* How to complete this task *
The data below contains pictures, which are to be skipped; the lines starting at the line with "C104: 12pF (COM, EN) -> 12pF (COM, XO)" and ending at the line with "IC105: PC817 -> SFH615" are to be output exactly, both ends included.

* Data listing *
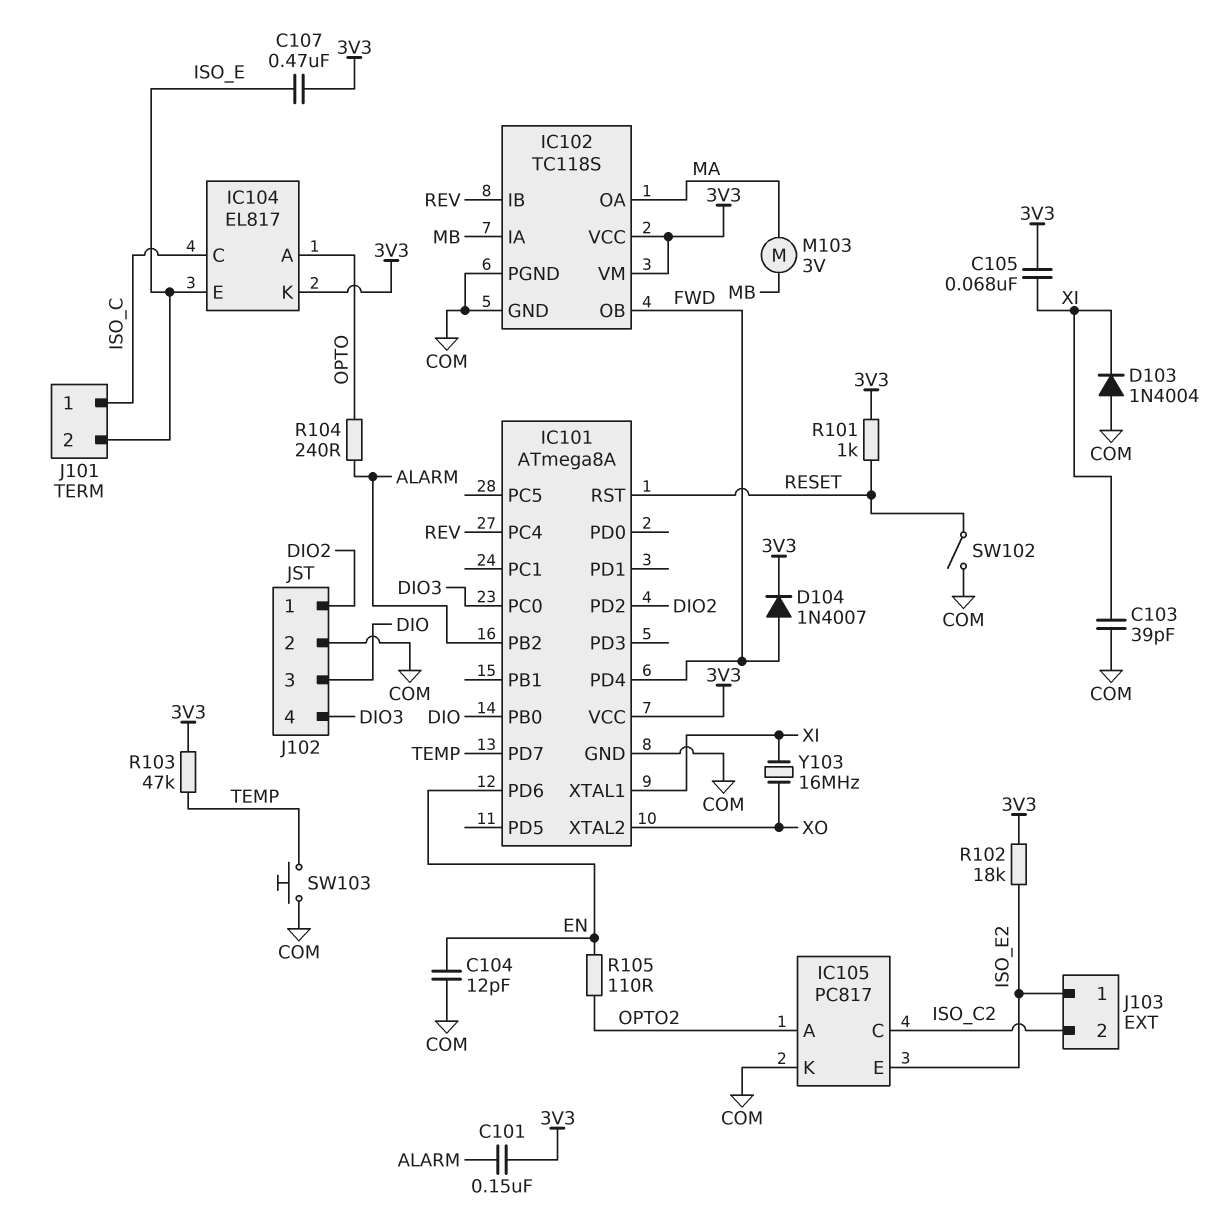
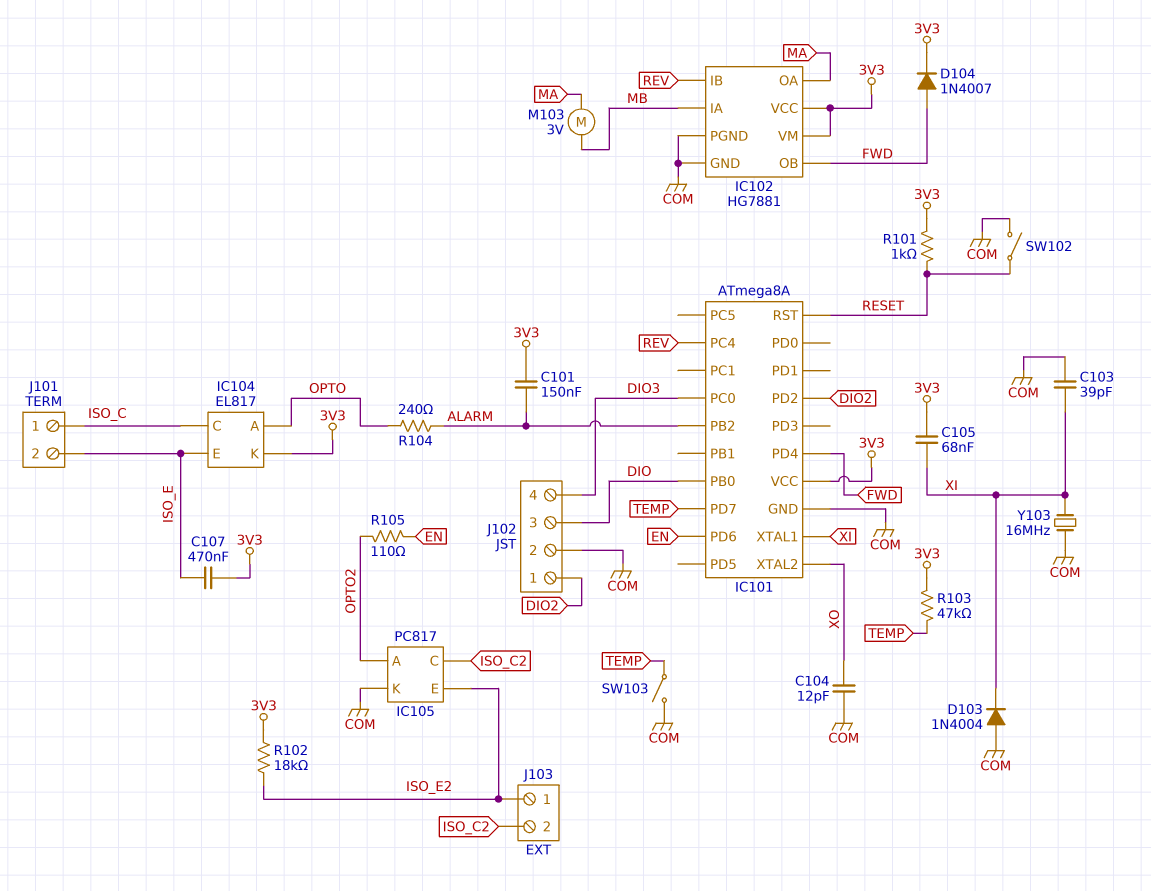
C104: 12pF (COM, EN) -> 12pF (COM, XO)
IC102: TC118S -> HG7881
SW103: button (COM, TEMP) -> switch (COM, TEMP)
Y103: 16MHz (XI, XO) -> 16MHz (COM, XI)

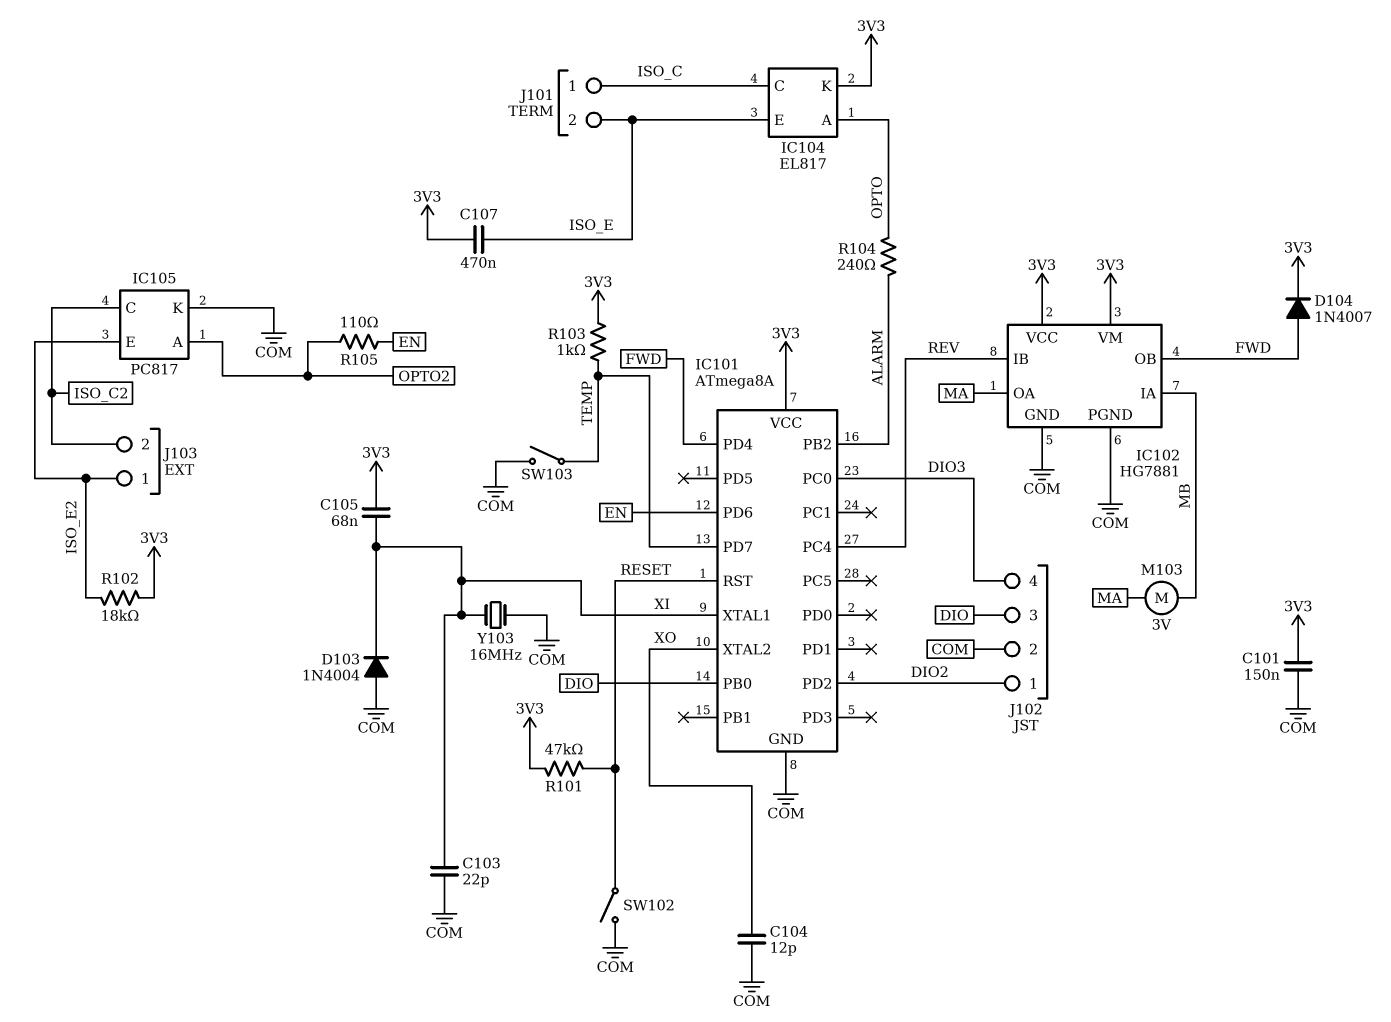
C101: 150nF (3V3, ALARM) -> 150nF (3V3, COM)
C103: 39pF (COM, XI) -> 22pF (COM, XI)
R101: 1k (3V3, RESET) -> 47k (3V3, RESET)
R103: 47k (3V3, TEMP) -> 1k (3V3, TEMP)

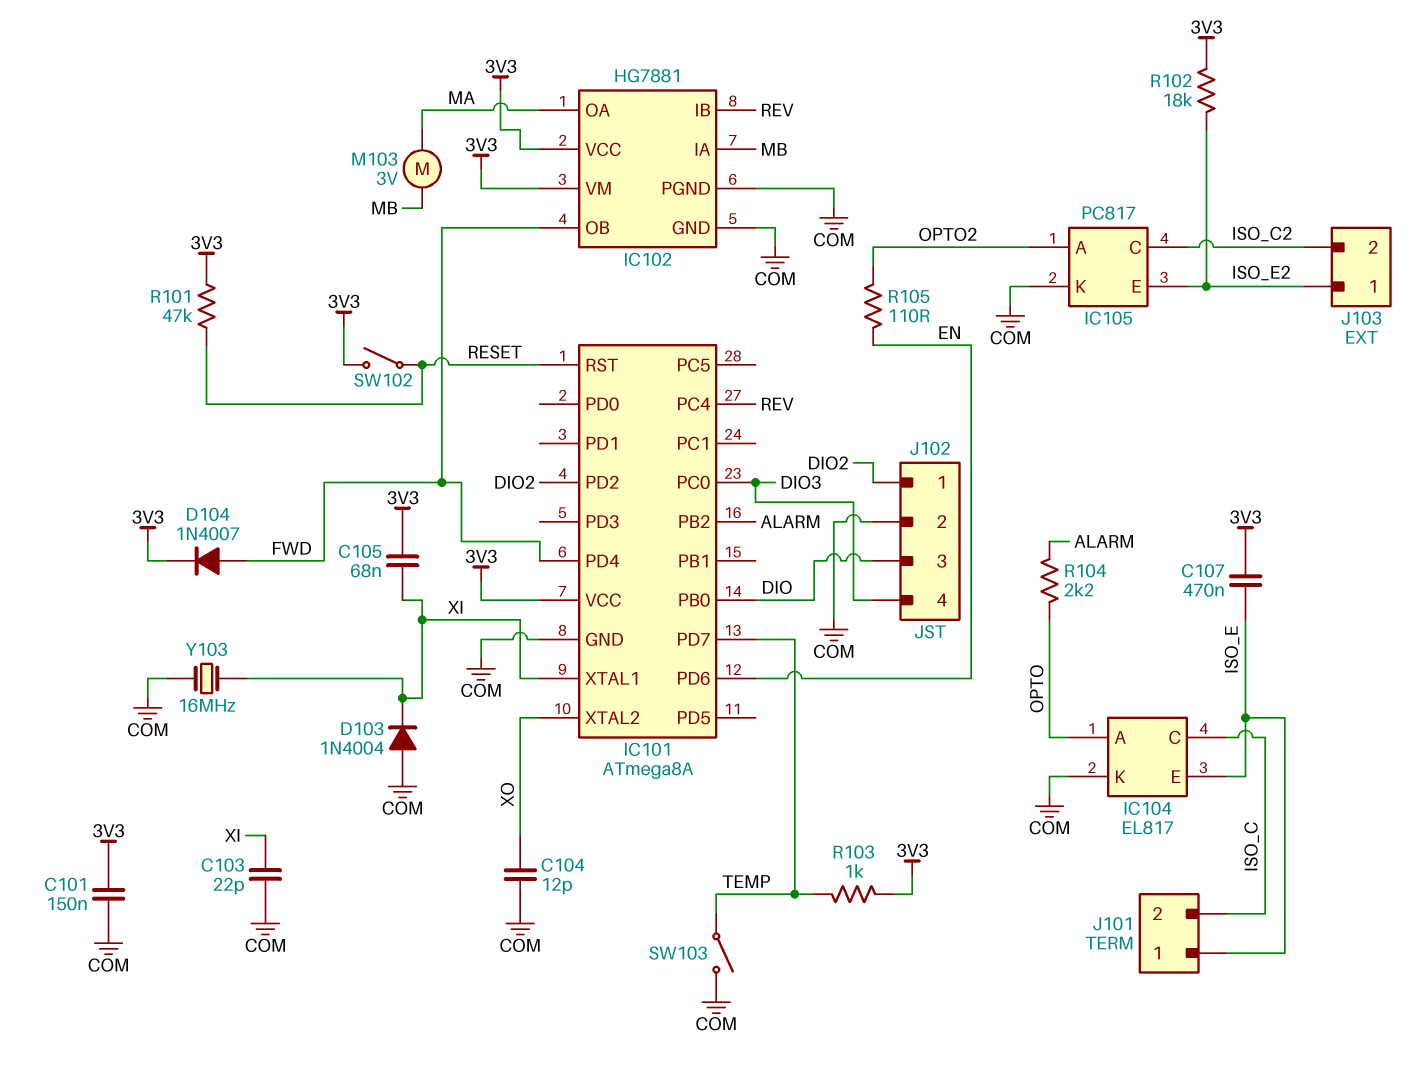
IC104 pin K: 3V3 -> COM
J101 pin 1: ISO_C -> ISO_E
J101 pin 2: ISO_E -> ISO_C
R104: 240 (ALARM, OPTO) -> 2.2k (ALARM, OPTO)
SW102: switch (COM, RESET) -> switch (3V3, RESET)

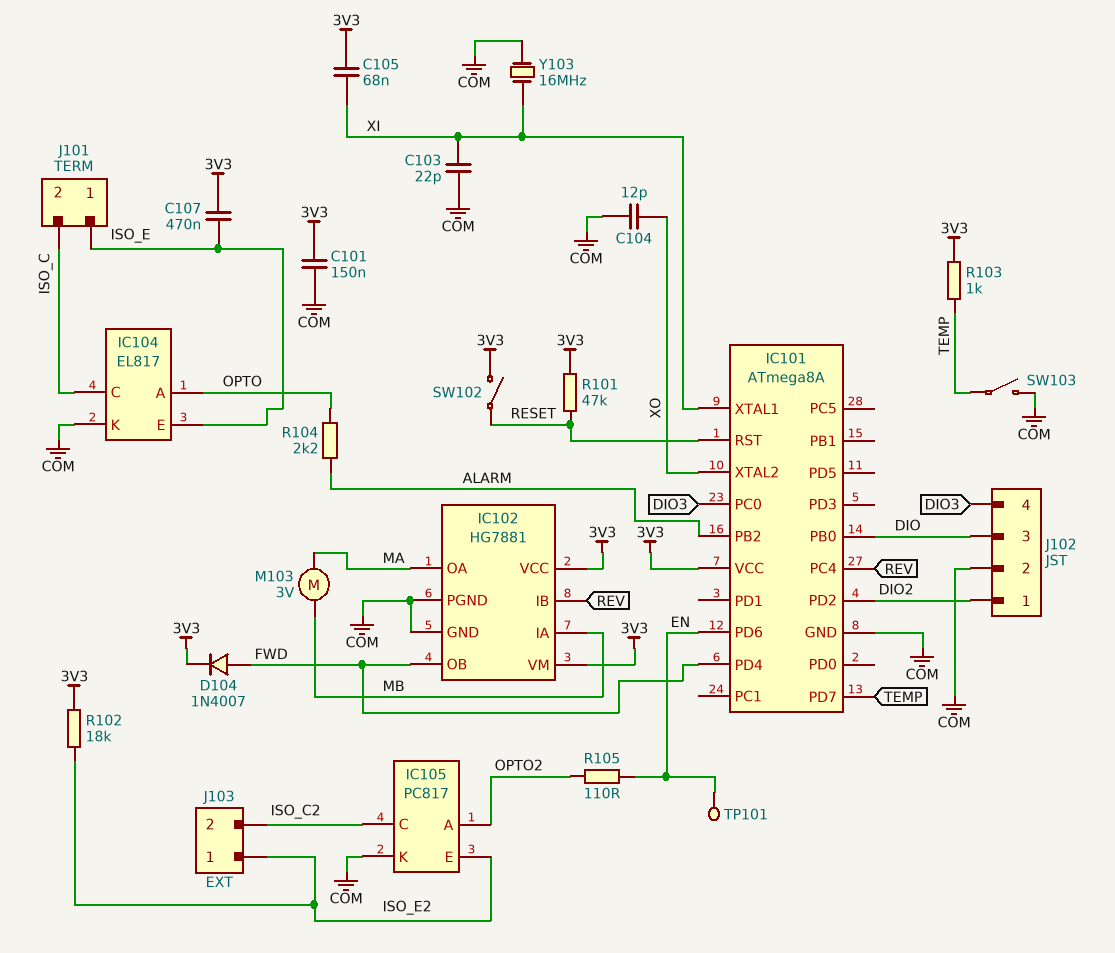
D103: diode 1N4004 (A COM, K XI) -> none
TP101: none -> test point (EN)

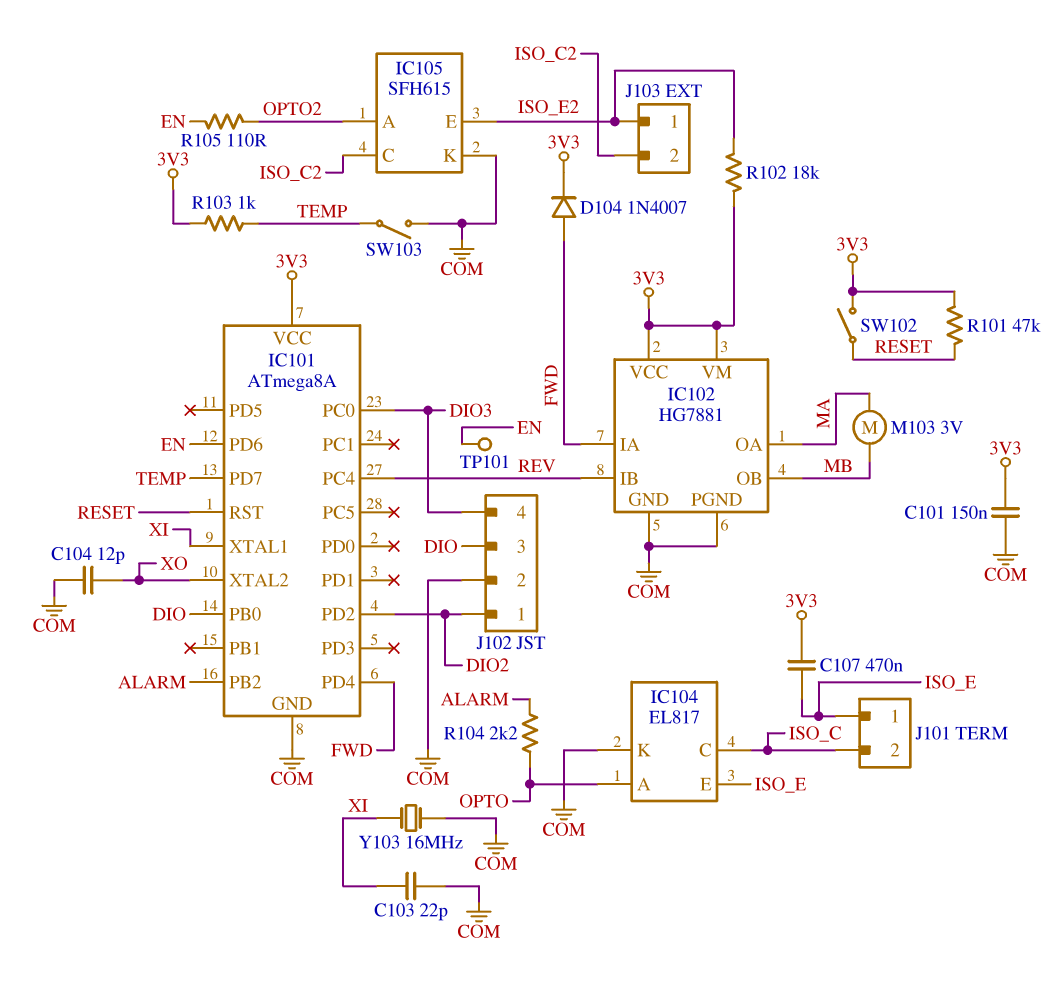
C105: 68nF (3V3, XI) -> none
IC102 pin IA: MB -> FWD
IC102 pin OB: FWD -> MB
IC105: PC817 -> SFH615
...
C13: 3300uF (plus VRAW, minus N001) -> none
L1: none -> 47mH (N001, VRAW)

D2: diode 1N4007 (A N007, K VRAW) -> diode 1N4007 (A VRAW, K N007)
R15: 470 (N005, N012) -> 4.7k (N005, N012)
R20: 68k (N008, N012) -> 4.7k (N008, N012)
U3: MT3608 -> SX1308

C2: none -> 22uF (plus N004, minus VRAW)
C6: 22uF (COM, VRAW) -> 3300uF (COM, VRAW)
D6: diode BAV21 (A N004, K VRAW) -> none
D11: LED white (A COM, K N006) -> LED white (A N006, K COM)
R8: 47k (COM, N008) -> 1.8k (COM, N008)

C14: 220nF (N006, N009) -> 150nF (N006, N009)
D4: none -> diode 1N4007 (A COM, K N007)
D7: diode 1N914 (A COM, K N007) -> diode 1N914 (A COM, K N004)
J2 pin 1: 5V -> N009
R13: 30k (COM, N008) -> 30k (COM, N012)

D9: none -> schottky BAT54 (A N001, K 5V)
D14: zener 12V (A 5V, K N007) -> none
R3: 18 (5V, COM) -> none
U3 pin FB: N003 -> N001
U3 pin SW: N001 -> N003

* The completed task *
C104: 12pF (COM, EN) -> 12pF (COM, XO)
IC102: TC118S -> HG7881
SW103: button (COM, TEMP) -> switch (COM, TEMP)
Y103: 16MHz (XI, XO) -> 16MHz (COM, XI)

C101: 150nF (3V3, ALARM) -> 150nF (3V3, COM)
C103: 39pF (COM, XI) -> 22pF (COM, XI)
R101: 1k (3V3, RESET) -> 47k (3V3, RESET)
R103: 47k (3V3, TEMP) -> 1k (3V3, TEMP)

IC104 pin K: 3V3 -> COM
J101 pin 1: ISO_C -> ISO_E
J101 pin 2: ISO_E -> ISO_C
R104: 240 (ALARM, OPTO) -> 2.2k (ALARM, OPTO)
SW102: switch (COM, RESET) -> switch (3V3, RESET)

D103: diode 1N4004 (A COM, K XI) -> none
TP101: none -> test point (EN)

C105: 68nF (3V3, XI) -> none
IC102 pin IA: MB -> FWD
IC102 pin OB: FWD -> MB
IC105: PC817 -> SFH615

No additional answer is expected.